> **Stored entries**:
⁂

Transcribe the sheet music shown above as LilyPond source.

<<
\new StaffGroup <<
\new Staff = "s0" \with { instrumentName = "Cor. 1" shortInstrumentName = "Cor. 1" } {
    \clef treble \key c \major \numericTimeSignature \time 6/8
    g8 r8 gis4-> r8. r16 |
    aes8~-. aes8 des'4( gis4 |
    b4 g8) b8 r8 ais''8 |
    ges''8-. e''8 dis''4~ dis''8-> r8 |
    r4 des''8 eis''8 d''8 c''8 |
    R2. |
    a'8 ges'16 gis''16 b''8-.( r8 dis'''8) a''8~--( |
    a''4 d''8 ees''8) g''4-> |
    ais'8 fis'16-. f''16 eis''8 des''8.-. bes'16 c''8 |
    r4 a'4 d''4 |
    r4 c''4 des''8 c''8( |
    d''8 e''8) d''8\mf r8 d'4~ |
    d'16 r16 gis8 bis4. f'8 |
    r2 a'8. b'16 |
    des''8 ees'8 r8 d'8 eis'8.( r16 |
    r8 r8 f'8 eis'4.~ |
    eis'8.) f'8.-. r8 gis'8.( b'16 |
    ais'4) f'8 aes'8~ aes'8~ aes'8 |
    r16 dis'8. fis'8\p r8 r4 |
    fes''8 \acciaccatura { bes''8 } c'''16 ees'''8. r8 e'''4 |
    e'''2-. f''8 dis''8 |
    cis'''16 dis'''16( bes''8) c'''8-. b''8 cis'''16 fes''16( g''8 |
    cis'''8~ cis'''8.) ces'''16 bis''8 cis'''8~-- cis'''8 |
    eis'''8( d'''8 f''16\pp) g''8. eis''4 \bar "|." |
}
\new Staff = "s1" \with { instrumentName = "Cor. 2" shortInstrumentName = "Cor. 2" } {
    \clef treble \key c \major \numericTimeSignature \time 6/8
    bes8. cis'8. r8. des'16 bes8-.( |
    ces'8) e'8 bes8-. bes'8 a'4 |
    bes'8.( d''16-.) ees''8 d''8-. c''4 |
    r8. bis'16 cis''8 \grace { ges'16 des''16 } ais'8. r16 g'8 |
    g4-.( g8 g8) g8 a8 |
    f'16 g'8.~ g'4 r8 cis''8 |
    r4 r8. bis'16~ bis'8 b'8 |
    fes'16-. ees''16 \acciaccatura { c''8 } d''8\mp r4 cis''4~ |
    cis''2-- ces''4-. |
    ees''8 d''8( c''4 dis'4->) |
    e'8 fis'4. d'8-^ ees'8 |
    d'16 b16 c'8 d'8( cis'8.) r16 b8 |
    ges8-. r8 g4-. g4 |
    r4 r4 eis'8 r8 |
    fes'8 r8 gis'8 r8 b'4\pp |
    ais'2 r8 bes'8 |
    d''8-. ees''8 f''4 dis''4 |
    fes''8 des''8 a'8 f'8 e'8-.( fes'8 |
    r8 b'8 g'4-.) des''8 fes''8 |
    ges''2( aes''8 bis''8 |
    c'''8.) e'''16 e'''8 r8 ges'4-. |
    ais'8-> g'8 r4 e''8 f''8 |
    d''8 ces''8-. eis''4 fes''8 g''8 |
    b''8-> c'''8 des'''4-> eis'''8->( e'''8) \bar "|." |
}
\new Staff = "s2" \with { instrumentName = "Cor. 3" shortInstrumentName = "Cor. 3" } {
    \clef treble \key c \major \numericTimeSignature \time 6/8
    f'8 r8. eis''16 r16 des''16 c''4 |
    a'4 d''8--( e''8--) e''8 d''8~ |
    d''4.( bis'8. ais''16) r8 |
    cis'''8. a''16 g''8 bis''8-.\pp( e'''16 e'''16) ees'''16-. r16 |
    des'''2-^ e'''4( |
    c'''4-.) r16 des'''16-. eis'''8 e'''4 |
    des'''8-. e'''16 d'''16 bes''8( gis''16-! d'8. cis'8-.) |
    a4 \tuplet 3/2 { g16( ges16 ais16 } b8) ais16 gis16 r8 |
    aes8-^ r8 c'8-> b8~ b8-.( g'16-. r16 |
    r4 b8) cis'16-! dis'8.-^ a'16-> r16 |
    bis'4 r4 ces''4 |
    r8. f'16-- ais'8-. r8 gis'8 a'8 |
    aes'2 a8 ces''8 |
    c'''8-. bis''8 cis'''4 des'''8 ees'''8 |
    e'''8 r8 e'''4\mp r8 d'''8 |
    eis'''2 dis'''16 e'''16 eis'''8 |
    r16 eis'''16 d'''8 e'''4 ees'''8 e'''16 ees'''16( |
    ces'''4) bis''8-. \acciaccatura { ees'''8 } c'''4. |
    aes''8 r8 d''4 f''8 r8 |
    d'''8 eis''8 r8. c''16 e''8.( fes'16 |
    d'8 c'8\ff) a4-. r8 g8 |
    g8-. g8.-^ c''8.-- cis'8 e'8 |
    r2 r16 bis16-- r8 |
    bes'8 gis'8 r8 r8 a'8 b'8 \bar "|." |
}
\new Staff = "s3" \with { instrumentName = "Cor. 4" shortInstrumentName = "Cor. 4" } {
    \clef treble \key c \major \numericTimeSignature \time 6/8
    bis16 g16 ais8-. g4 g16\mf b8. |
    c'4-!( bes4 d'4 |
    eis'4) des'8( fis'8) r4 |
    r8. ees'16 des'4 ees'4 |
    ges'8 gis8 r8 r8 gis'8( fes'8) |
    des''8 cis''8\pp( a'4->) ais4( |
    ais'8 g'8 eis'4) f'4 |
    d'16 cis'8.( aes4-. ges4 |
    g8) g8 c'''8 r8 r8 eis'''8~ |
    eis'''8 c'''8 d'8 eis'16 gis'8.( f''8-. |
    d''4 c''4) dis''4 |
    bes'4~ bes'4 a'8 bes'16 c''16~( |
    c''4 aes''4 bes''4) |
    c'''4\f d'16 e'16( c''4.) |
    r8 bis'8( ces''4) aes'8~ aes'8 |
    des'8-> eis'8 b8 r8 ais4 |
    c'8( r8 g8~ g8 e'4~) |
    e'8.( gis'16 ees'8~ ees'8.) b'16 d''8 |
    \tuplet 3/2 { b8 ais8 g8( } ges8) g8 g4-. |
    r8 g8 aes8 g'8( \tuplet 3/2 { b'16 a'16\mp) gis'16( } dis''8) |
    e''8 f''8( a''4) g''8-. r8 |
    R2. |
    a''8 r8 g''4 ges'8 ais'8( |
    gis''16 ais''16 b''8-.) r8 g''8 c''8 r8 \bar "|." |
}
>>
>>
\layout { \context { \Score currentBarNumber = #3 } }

⁂

> **Exercise**: Tally the lines of the listing above that contain the string "acciaccatura". Reply with the number alone.

> **Written solution**: 3